§ YOUR TASK: Would you please return the data below verbatim, without its pictures?
++++ SUPPLIED DATA ++++
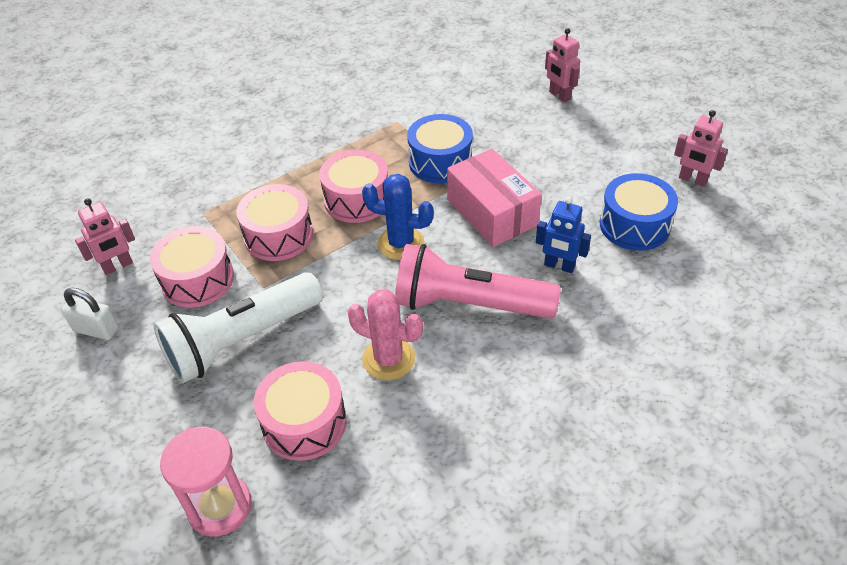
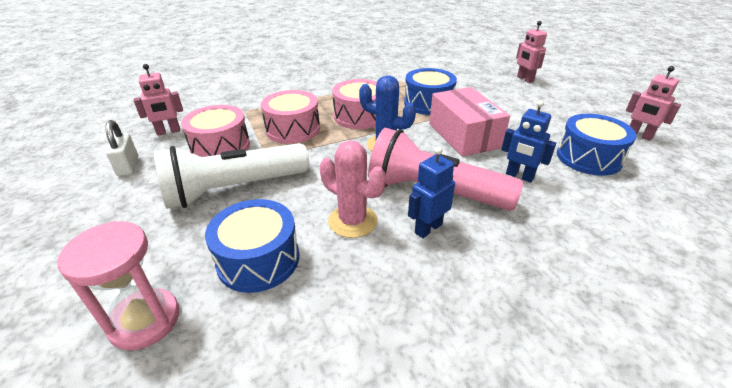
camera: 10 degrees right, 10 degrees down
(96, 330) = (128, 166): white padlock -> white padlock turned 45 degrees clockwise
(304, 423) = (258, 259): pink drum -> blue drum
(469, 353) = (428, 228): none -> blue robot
++++
§ ANSWER SECTION:
camera: 10 degrees right, 10 degrees down
(96, 330) = (128, 166): white padlock -> white padlock turned 45 degrees clockwise
(304, 423) = (258, 259): pink drum -> blue drum
(469, 353) = (428, 228): none -> blue robot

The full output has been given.